» **EXERCISE GOAL**
Restate the listing that follows word for word, without its pictures.

» **EXERCISE DATA**
▽

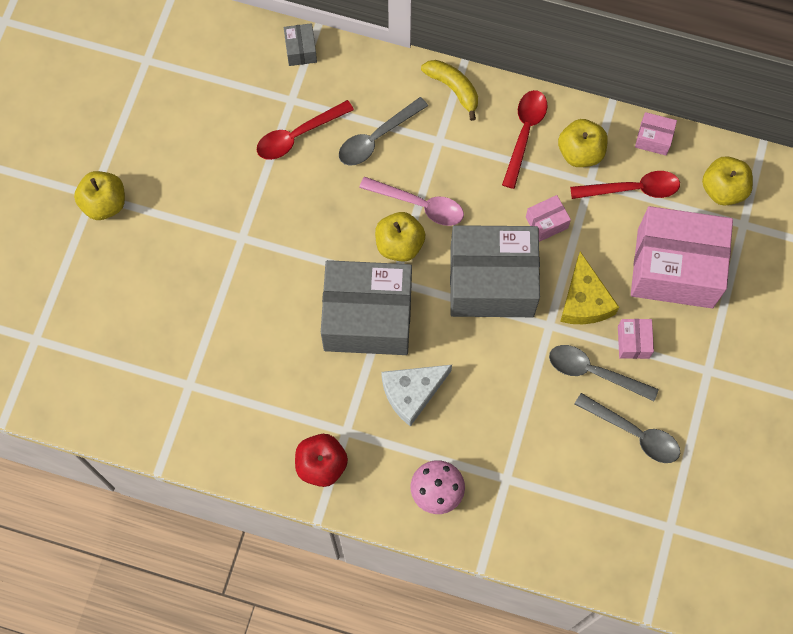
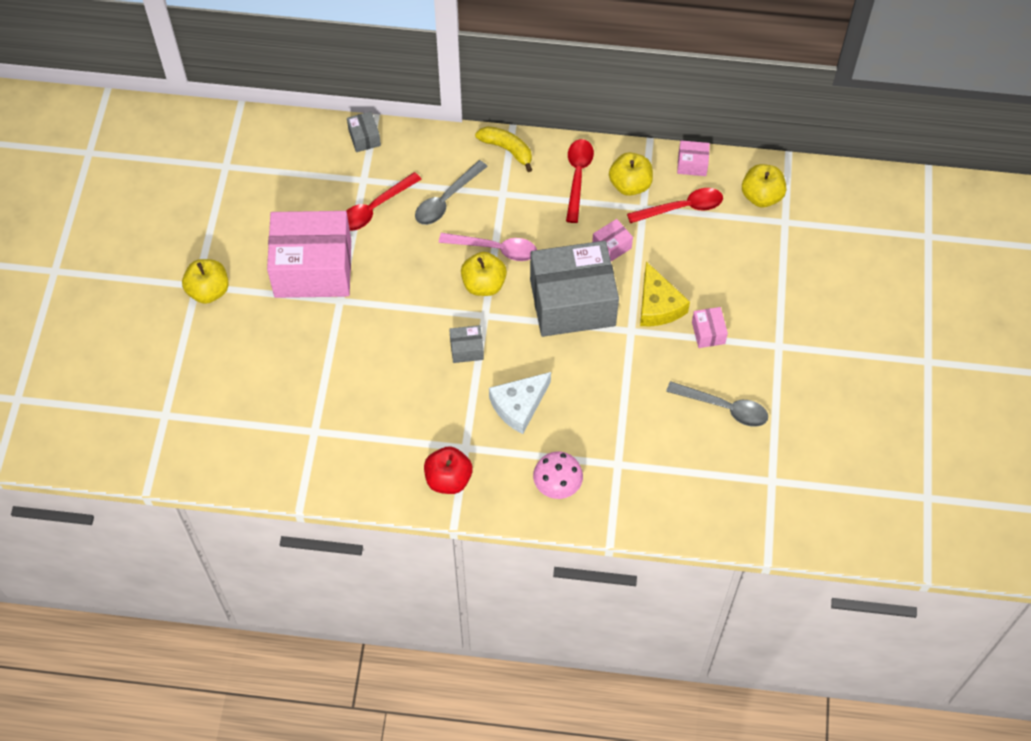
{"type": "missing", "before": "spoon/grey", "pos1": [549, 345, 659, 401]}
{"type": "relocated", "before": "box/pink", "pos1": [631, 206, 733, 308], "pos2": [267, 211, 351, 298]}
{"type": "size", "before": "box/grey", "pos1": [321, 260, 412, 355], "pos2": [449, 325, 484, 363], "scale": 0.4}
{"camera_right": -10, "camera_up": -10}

△

» **COMPLETED TASK**
{"type": "missing", "before": "spoon/grey", "pos1": [549, 345, 659, 401]}
{"type": "relocated", "before": "box/pink", "pos1": [631, 206, 733, 308], "pos2": [267, 211, 351, 298]}
{"type": "size", "before": "box/grey", "pos1": [321, 260, 412, 355], "pos2": [449, 325, 484, 363], "scale": 0.4}
{"camera_right": -10, "camera_up": -10}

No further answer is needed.